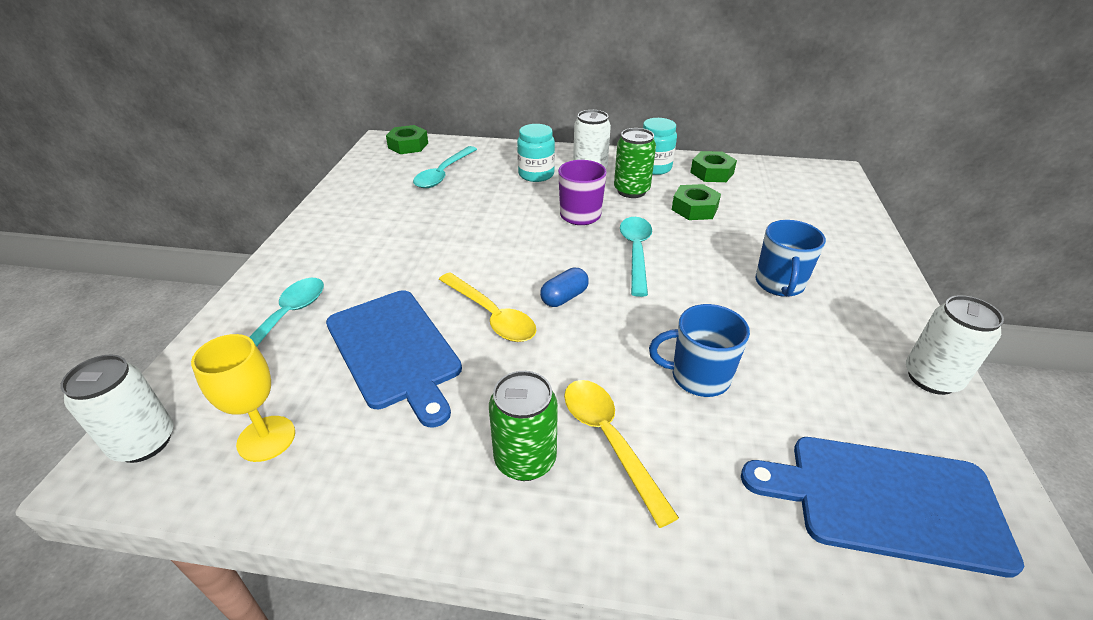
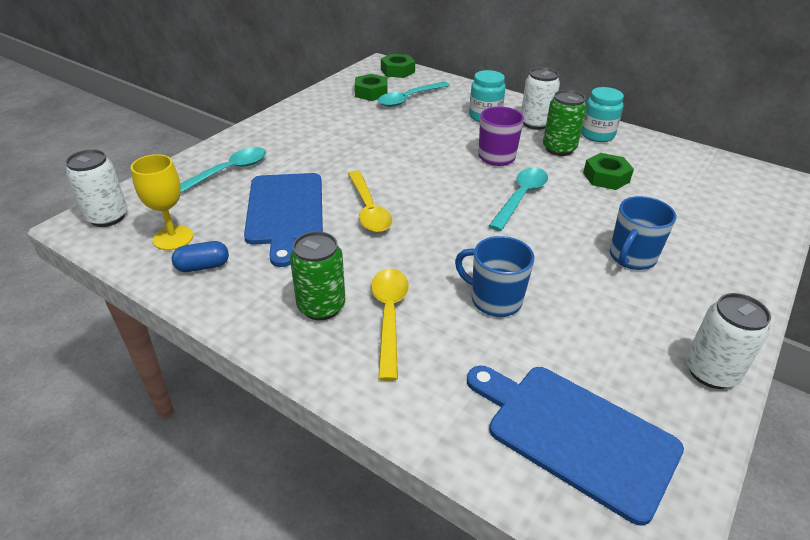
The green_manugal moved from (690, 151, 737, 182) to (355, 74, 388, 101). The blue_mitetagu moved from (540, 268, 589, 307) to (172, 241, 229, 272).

--

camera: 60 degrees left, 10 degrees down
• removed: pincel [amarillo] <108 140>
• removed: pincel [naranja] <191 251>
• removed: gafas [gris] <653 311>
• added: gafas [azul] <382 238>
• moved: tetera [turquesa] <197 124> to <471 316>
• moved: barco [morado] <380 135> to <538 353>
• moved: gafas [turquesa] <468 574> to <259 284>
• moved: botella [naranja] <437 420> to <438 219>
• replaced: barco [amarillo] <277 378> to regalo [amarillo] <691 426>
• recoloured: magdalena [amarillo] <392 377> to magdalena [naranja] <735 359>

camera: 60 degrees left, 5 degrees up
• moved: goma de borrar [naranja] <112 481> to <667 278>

→ WHAT IS BEING ASKED
Looking at the records above, return exactly the lines from the line with "[amarillo] <108 140>" to the line with "to <438 219>", both ends included.

→ TASK OUTPUT
• removed: pincel [amarillo] <108 140>
• removed: pincel [naranja] <191 251>
• removed: gafas [gris] <653 311>
• added: gafas [azul] <382 238>
• moved: tetera [turquesa] <197 124> to <471 316>
• moved: barco [morado] <380 135> to <538 353>
• moved: gafas [turquesa] <468 574> to <259 284>
• moved: botella [naranja] <437 420> to <438 219>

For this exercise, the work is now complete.